## Task to carry out
All of the data that appears below is to be given again precisely as written.

####

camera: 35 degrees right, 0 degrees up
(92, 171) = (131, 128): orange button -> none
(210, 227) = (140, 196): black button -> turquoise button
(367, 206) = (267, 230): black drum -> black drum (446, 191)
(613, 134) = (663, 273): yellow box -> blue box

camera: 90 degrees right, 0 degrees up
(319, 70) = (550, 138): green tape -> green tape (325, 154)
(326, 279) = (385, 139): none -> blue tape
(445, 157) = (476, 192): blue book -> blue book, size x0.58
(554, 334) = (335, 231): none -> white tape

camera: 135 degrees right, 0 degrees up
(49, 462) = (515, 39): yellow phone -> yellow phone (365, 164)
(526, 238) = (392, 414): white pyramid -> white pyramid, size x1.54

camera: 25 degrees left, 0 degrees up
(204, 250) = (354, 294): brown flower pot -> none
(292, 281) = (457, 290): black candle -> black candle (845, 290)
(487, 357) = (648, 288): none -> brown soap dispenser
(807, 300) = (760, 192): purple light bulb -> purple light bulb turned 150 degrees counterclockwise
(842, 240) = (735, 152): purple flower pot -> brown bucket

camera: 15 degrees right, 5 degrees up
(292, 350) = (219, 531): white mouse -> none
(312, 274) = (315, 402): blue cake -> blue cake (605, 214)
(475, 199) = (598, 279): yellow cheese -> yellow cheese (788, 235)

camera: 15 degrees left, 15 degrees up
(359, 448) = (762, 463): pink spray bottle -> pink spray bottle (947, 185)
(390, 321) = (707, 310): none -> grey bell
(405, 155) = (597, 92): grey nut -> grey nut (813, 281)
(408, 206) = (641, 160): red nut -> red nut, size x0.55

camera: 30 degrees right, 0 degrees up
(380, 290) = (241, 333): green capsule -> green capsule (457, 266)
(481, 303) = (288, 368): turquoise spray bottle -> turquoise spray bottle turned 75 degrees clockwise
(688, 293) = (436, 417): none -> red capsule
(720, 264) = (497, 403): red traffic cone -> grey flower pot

####

## Exercise answer
camera: 35 degrees right, 0 degrees up
(92, 171) = (131, 128): orange button -> none
(210, 227) = (140, 196): black button -> turquoise button
(367, 206) = (267, 230): black drum -> black drum (446, 191)
(613, 134) = (663, 273): yellow box -> blue box

camera: 90 degrees right, 0 degrees up
(319, 70) = (550, 138): green tape -> green tape (325, 154)
(326, 279) = (385, 139): none -> blue tape
(445, 157) = (476, 192): blue book -> blue book, size x0.58
(554, 334) = (335, 231): none -> white tape

camera: 135 degrees right, 0 degrees up
(49, 462) = (515, 39): yellow phone -> yellow phone (365, 164)
(526, 238) = (392, 414): white pyramid -> white pyramid, size x1.54

camera: 25 degrees left, 0 degrees up
(204, 250) = (354, 294): brown flower pot -> none
(292, 281) = (457, 290): black candle -> black candle (845, 290)
(487, 357) = (648, 288): none -> brown soap dispenser
(807, 300) = (760, 192): purple light bulb -> purple light bulb turned 150 degrees counterclockwise
(842, 240) = (735, 152): purple flower pot -> brown bucket

camera: 15 degrees right, 5 degrees up
(292, 350) = (219, 531): white mouse -> none
(312, 274) = (315, 402): blue cake -> blue cake (605, 214)
(475, 199) = (598, 279): yellow cheese -> yellow cheese (788, 235)

camera: 15 degrees left, 15 degrees up
(359, 448) = (762, 463): pink spray bottle -> pink spray bottle (947, 185)
(390, 321) = (707, 310): none -> grey bell
(405, 155) = (597, 92): grey nut -> grey nut (813, 281)
(408, 206) = (641, 160): red nut -> red nut, size x0.55

camera: 30 degrees right, 0 degrees up
(380, 290) = (241, 333): green capsule -> green capsule (457, 266)
(481, 303) = (288, 368): turquoise spray bottle -> turquoise spray bottle turned 75 degrees clockwise
(688, 293) = (436, 417): none -> red capsule
(720, 264) = (497, 403): red traffic cone -> grey flower pot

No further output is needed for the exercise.